Prompt: From the listing below, set down exactly the lines between the one holding "Someone carried the leaf-green heart" and the one holding "Someone rotated the orange-coloured", inclusive. No other line is wanted.

Record extracts:
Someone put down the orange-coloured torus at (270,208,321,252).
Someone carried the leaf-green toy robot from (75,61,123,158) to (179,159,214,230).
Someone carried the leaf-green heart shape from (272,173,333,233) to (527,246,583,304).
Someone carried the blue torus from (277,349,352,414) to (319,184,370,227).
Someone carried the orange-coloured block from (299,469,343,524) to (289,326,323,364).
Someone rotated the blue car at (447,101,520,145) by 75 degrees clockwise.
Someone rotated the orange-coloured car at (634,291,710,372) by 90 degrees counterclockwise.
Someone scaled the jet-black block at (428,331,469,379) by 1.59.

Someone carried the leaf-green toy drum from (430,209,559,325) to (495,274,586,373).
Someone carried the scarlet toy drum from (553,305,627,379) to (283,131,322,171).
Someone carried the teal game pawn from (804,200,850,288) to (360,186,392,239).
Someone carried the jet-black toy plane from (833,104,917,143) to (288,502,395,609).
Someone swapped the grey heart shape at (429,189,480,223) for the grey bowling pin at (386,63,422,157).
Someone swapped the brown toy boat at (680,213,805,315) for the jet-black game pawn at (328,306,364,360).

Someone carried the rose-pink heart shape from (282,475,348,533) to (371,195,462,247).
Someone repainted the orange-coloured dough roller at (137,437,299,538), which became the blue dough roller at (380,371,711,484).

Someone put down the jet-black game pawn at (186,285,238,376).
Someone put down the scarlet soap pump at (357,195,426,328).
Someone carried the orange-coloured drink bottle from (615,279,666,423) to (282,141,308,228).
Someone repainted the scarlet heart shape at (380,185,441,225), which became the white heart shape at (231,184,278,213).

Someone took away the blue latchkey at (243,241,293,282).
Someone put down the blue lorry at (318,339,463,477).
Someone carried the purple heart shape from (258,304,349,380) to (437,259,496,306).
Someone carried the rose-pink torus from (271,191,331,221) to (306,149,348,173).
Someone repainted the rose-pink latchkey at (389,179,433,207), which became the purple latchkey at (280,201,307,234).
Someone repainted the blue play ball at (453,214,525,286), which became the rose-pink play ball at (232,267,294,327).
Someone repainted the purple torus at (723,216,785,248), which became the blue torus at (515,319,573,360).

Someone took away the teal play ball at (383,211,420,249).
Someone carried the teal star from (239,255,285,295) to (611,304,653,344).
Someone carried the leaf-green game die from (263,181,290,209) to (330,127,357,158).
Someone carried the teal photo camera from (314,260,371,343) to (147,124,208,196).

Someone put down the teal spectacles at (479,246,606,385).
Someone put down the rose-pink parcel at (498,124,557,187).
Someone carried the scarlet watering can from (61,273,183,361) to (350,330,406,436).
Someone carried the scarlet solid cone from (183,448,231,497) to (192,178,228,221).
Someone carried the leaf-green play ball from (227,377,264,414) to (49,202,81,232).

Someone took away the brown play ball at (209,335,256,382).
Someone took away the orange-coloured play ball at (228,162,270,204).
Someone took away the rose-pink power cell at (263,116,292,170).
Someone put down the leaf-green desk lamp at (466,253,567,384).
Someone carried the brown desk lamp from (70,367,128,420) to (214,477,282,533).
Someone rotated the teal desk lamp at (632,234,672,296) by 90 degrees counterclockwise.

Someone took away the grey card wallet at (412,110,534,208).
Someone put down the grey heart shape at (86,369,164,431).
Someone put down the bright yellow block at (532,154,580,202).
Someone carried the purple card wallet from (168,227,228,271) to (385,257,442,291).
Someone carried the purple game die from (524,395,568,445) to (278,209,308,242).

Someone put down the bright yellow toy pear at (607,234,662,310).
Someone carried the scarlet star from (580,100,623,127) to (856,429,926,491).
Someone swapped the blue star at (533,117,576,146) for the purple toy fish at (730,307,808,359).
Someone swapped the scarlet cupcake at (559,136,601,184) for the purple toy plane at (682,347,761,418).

Reply:
Someone carried the leaf-green heart shape from (272,173,333,233) to (527,246,583,304).
Someone carried the blue torus from (277,349,352,414) to (319,184,370,227).
Someone carried the orange-coloured block from (299,469,343,524) to (289,326,323,364).
Someone rotated the blue car at (447,101,520,145) by 75 degrees clockwise.
Someone rotated the orange-coloured car at (634,291,710,372) by 90 degrees counterclockwise.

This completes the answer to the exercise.